Segment Open

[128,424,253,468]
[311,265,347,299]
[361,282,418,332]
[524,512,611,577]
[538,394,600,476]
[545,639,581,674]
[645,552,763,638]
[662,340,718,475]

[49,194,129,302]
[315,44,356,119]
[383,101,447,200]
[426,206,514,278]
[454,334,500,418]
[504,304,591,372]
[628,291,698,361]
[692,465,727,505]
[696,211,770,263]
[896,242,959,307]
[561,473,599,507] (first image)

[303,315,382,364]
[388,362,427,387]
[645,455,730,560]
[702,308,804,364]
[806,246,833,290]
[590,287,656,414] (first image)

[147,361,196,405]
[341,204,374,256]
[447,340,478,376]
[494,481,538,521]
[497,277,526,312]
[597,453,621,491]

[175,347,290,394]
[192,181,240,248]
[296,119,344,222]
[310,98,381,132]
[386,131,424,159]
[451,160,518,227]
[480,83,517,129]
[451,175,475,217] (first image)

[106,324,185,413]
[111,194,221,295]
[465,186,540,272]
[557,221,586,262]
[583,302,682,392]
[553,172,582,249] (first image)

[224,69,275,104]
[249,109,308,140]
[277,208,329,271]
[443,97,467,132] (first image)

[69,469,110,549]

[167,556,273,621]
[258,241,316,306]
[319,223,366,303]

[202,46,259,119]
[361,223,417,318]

Segment Closed

▶ Description of the task
Give again, word for word, the lines of the listing, starting at its first line and ending with the line containing "[645,552,763,638]".

▶ Solution for this exercise
[128,424,253,468]
[311,265,347,299]
[361,282,418,332]
[524,512,611,577]
[538,394,600,476]
[545,639,581,674]
[645,552,763,638]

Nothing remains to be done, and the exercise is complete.